• [How to complete this task]: How many lines in the data below contain the string "left"? Answer with the number only.

◆ ◆ ◆ ◆

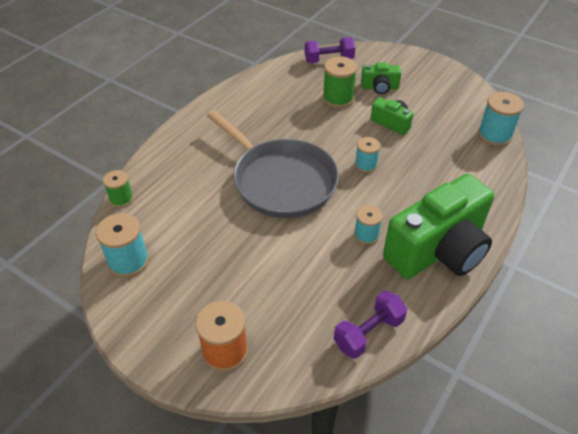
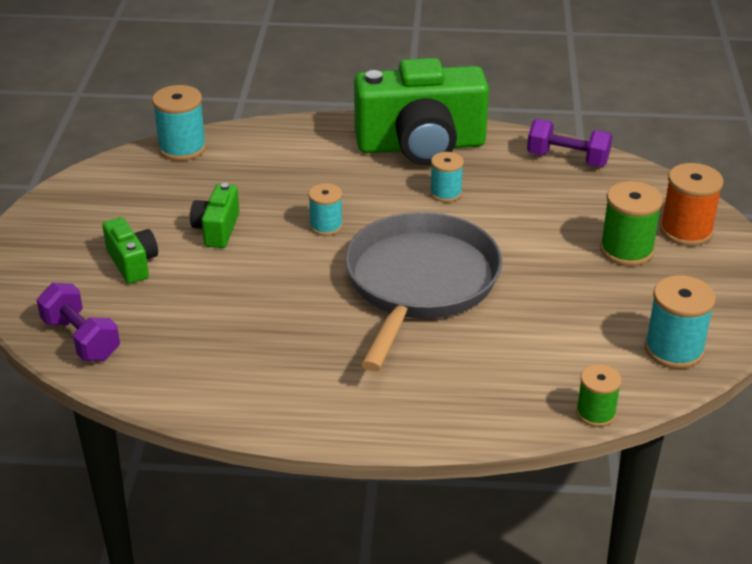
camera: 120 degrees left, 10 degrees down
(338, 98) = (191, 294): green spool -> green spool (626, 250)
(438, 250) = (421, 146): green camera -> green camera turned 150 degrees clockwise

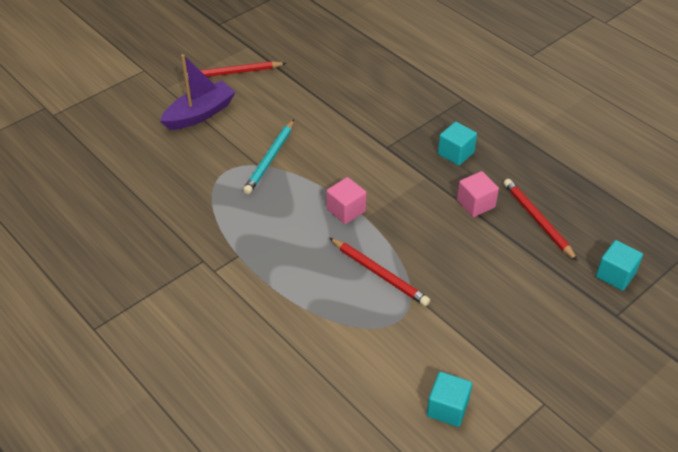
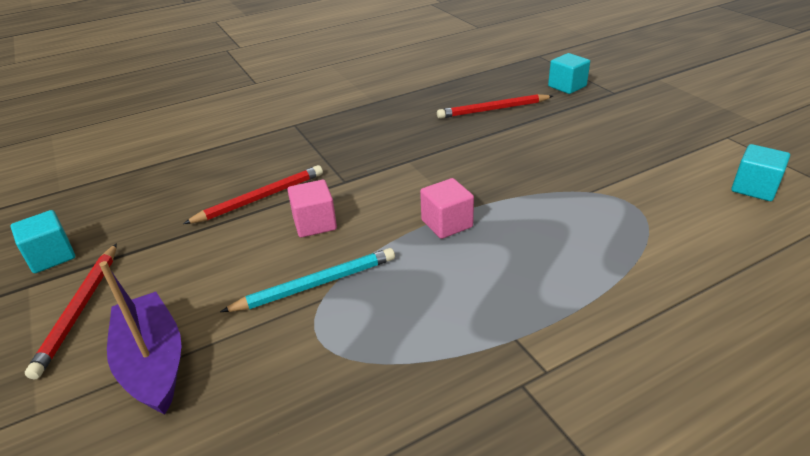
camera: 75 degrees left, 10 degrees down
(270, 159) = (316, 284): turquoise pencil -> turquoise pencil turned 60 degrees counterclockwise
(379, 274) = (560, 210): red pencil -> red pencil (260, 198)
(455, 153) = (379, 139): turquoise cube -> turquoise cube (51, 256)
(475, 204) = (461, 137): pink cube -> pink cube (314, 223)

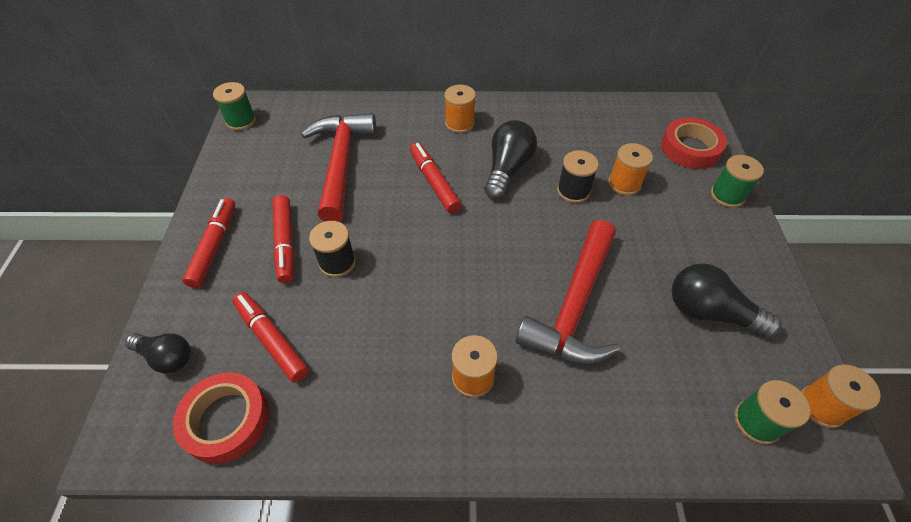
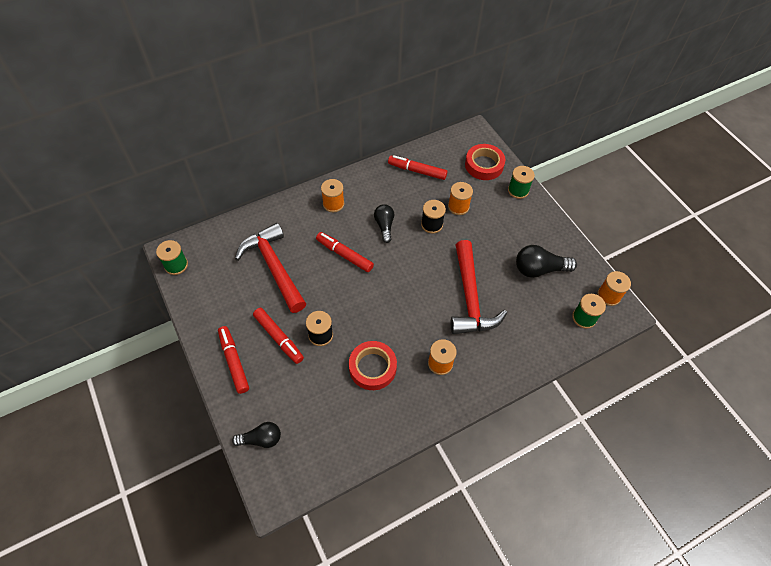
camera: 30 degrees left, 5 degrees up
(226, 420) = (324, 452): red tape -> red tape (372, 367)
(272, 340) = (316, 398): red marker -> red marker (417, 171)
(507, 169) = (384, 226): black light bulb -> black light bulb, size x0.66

◆ ◆ ◆ ◆

• [Task output]: 3